→ ACTIVITY:
Transcribe the full listing with no word altered.

+ + + + + + +

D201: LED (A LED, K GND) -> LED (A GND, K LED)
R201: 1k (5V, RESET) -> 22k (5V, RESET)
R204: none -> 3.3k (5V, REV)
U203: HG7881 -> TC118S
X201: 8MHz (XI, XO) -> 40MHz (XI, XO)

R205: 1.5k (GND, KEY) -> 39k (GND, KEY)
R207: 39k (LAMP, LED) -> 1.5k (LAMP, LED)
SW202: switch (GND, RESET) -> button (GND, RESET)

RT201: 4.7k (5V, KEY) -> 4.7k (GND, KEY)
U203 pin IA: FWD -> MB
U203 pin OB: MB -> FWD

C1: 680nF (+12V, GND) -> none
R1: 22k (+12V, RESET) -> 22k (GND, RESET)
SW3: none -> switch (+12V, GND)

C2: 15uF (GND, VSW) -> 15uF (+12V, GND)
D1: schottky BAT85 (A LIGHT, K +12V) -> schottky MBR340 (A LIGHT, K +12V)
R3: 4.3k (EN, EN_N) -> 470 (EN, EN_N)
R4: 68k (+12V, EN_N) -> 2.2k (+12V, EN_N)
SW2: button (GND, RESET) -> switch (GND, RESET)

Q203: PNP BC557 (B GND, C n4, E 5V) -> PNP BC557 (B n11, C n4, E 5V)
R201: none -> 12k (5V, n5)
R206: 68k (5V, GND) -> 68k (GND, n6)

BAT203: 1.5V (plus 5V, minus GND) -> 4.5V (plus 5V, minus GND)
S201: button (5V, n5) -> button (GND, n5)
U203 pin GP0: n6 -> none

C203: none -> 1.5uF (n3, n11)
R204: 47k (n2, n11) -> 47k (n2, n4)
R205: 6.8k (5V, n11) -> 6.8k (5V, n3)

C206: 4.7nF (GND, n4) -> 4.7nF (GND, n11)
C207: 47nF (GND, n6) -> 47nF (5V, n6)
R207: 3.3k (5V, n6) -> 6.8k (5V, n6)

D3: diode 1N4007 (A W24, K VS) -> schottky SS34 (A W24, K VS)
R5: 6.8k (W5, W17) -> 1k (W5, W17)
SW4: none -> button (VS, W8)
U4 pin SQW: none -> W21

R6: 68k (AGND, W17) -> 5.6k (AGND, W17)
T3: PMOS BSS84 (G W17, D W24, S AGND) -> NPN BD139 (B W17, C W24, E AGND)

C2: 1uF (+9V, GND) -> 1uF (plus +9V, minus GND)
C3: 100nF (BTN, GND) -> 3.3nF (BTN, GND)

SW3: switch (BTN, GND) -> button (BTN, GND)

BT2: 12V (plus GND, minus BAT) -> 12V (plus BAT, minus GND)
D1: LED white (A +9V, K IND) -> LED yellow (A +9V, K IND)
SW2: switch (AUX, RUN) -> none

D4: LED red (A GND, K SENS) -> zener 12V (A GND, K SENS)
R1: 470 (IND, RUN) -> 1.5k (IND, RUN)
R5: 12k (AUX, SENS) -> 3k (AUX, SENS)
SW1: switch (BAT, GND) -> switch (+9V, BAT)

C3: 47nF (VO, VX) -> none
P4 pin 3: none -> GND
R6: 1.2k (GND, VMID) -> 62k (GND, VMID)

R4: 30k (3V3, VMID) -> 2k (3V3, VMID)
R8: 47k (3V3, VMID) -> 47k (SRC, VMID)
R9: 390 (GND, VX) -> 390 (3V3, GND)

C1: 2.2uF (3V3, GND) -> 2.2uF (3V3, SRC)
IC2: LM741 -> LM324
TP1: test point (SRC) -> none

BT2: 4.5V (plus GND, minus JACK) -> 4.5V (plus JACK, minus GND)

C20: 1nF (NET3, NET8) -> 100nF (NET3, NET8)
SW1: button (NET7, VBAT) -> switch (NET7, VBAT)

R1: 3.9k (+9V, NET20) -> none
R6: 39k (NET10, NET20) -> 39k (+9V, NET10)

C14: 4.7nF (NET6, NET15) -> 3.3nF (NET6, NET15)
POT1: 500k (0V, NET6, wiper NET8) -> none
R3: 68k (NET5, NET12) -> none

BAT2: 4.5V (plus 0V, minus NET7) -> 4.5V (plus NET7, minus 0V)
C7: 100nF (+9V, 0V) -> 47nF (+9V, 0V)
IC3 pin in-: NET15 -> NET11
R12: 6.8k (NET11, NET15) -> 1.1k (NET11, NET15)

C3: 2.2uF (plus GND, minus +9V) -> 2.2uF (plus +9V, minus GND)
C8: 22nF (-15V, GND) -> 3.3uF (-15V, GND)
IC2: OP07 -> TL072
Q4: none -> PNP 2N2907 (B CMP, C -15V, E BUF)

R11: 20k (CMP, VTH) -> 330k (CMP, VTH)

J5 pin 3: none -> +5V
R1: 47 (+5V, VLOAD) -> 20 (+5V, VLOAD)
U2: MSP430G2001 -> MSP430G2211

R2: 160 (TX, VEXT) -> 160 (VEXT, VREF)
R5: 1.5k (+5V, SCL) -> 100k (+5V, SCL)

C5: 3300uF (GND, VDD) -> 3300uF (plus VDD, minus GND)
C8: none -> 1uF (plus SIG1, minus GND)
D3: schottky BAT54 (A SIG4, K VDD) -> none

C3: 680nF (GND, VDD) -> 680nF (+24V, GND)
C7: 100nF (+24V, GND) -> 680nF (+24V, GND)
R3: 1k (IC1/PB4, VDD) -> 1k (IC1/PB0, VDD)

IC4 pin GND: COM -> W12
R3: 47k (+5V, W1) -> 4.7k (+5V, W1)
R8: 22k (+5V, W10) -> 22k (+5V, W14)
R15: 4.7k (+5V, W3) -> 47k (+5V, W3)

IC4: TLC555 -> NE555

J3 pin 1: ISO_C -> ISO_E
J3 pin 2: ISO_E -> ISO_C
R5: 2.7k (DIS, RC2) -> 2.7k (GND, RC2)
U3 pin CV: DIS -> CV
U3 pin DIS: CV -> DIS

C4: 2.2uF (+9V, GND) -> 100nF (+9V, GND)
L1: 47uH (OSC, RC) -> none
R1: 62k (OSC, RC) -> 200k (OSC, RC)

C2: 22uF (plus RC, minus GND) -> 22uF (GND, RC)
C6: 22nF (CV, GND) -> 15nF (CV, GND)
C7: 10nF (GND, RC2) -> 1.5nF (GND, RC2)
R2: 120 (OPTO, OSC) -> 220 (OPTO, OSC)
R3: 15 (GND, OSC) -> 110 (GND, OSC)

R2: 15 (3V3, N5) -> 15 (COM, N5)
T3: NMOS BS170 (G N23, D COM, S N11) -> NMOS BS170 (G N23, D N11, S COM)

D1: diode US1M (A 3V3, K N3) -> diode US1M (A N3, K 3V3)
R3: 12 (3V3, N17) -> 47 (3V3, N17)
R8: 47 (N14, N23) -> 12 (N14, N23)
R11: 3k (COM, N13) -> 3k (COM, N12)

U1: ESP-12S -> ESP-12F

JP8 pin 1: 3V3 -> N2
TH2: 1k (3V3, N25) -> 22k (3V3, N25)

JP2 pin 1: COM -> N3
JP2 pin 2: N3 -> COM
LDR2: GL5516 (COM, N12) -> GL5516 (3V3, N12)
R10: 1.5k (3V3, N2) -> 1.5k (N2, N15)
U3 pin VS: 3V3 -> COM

+ + + + + + +

→ RESULT OF THIS EXERCISE:
D201: LED (A LED, K GND) -> LED (A GND, K LED)
R201: 1k (5V, RESET) -> 22k (5V, RESET)
R204: none -> 3.3k (5V, REV)
U203: HG7881 -> TC118S
X201: 8MHz (XI, XO) -> 40MHz (XI, XO)

R205: 1.5k (GND, KEY) -> 39k (GND, KEY)
R207: 39k (LAMP, LED) -> 1.5k (LAMP, LED)
SW202: switch (GND, RESET) -> button (GND, RESET)

RT201: 4.7k (5V, KEY) -> 4.7k (GND, KEY)
U203 pin IA: FWD -> MB
U203 pin OB: MB -> FWD

C1: 680nF (+12V, GND) -> none
R1: 22k (+12V, RESET) -> 22k (GND, RESET)
SW3: none -> switch (+12V, GND)

C2: 15uF (GND, VSW) -> 15uF (+12V, GND)
D1: schottky BAT85 (A LIGHT, K +12V) -> schottky MBR340 (A LIGHT, K +12V)
R3: 4.3k (EN, EN_N) -> 470 (EN, EN_N)
R4: 68k (+12V, EN_N) -> 2.2k (+12V, EN_N)
SW2: button (GND, RESET) -> switch (GND, RESET)

Q203: PNP BC557 (B GND, C n4, E 5V) -> PNP BC557 (B n11, C n4, E 5V)
R201: none -> 12k (5V, n5)
R206: 68k (5V, GND) -> 68k (GND, n6)

BAT203: 1.5V (plus 5V, minus GND) -> 4.5V (plus 5V, minus GND)
S201: button (5V, n5) -> button (GND, n5)
U203 pin GP0: n6 -> none

C203: none -> 1.5uF (n3, n11)
R204: 47k (n2, n11) -> 47k (n2, n4)
R205: 6.8k (5V, n11) -> 6.8k (5V, n3)

C206: 4.7nF (GND, n4) -> 4.7nF (GND, n11)
C207: 47nF (GND, n6) -> 47nF (5V, n6)
R207: 3.3k (5V, n6) -> 6.8k (5V, n6)

D3: diode 1N4007 (A W24, K VS) -> schottky SS34 (A W24, K VS)
R5: 6.8k (W5, W17) -> 1k (W5, W17)
SW4: none -> button (VS, W8)
U4 pin SQW: none -> W21

R6: 68k (AGND, W17) -> 5.6k (AGND, W17)
T3: PMOS BSS84 (G W17, D W24, S AGND) -> NPN BD139 (B W17, C W24, E AGND)

C2: 1uF (+9V, GND) -> 1uF (plus +9V, minus GND)
C3: 100nF (BTN, GND) -> 3.3nF (BTN, GND)

SW3: switch (BTN, GND) -> button (BTN, GND)

BT2: 12V (plus GND, minus BAT) -> 12V (plus BAT, minus GND)
D1: LED white (A +9V, K IND) -> LED yellow (A +9V, K IND)
SW2: switch (AUX, RUN) -> none

D4: LED red (A GND, K SENS) -> zener 12V (A GND, K SENS)
R1: 470 (IND, RUN) -> 1.5k (IND, RUN)
R5: 12k (AUX, SENS) -> 3k (AUX, SENS)
SW1: switch (BAT, GND) -> switch (+9V, BAT)

C3: 47nF (VO, VX) -> none
P4 pin 3: none -> GND
R6: 1.2k (GND, VMID) -> 62k (GND, VMID)

R4: 30k (3V3, VMID) -> 2k (3V3, VMID)
R8: 47k (3V3, VMID) -> 47k (SRC, VMID)
R9: 390 (GND, VX) -> 390 (3V3, GND)

C1: 2.2uF (3V3, GND) -> 2.2uF (3V3, SRC)
IC2: LM741 -> LM324
TP1: test point (SRC) -> none

BT2: 4.5V (plus GND, minus JACK) -> 4.5V (plus JACK, minus GND)

C20: 1nF (NET3, NET8) -> 100nF (NET3, NET8)
SW1: button (NET7, VBAT) -> switch (NET7, VBAT)

R1: 3.9k (+9V, NET20) -> none
R6: 39k (NET10, NET20) -> 39k (+9V, NET10)

C14: 4.7nF (NET6, NET15) -> 3.3nF (NET6, NET15)
POT1: 500k (0V, NET6, wiper NET8) -> none
R3: 68k (NET5, NET12) -> none

BAT2: 4.5V (plus 0V, minus NET7) -> 4.5V (plus NET7, minus 0V)
C7: 100nF (+9V, 0V) -> 47nF (+9V, 0V)
IC3 pin in-: NET15 -> NET11
R12: 6.8k (NET11, NET15) -> 1.1k (NET11, NET15)

C3: 2.2uF (plus GND, minus +9V) -> 2.2uF (plus +9V, minus GND)
C8: 22nF (-15V, GND) -> 3.3uF (-15V, GND)
IC2: OP07 -> TL072
Q4: none -> PNP 2N2907 (B CMP, C -15V, E BUF)

R11: 20k (CMP, VTH) -> 330k (CMP, VTH)

J5 pin 3: none -> +5V
R1: 47 (+5V, VLOAD) -> 20 (+5V, VLOAD)
U2: MSP430G2001 -> MSP430G2211

R2: 160 (TX, VEXT) -> 160 (VEXT, VREF)
R5: 1.5k (+5V, SCL) -> 100k (+5V, SCL)

C5: 3300uF (GND, VDD) -> 3300uF (plus VDD, minus GND)
C8: none -> 1uF (plus SIG1, minus GND)
D3: schottky BAT54 (A SIG4, K VDD) -> none

C3: 680nF (GND, VDD) -> 680nF (+24V, GND)
C7: 100nF (+24V, GND) -> 680nF (+24V, GND)
R3: 1k (IC1/PB4, VDD) -> 1k (IC1/PB0, VDD)

IC4 pin GND: COM -> W12
R3: 47k (+5V, W1) -> 4.7k (+5V, W1)
R8: 22k (+5V, W10) -> 22k (+5V, W14)
R15: 4.7k (+5V, W3) -> 47k (+5V, W3)

IC4: TLC555 -> NE555

J3 pin 1: ISO_C -> ISO_E
J3 pin 2: ISO_E -> ISO_C
R5: 2.7k (DIS, RC2) -> 2.7k (GND, RC2)
U3 pin CV: DIS -> CV
U3 pin DIS: CV -> DIS

C4: 2.2uF (+9V, GND) -> 100nF (+9V, GND)
L1: 47uH (OSC, RC) -> none
R1: 62k (OSC, RC) -> 200k (OSC, RC)

C2: 22uF (plus RC, minus GND) -> 22uF (GND, RC)
C6: 22nF (CV, GND) -> 15nF (CV, GND)
C7: 10nF (GND, RC2) -> 1.5nF (GND, RC2)
R2: 120 (OPTO, OSC) -> 220 (OPTO, OSC)
R3: 15 (GND, OSC) -> 110 (GND, OSC)

R2: 15 (3V3, N5) -> 15 (COM, N5)
T3: NMOS BS170 (G N23, D COM, S N11) -> NMOS BS170 (G N23, D N11, S COM)

D1: diode US1M (A 3V3, K N3) -> diode US1M (A N3, K 3V3)
R3: 12 (3V3, N17) -> 47 (3V3, N17)
R8: 47 (N14, N23) -> 12 (N14, N23)
R11: 3k (COM, N13) -> 3k (COM, N12)

U1: ESP-12S -> ESP-12F

JP8 pin 1: 3V3 -> N2
TH2: 1k (3V3, N25) -> 22k (3V3, N25)

JP2 pin 1: COM -> N3
JP2 pin 2: N3 -> COM
LDR2: GL5516 (COM, N12) -> GL5516 (3V3, N12)
R10: 1.5k (3V3, N2) -> 1.5k (N2, N15)
U3 pin VS: 3V3 -> COM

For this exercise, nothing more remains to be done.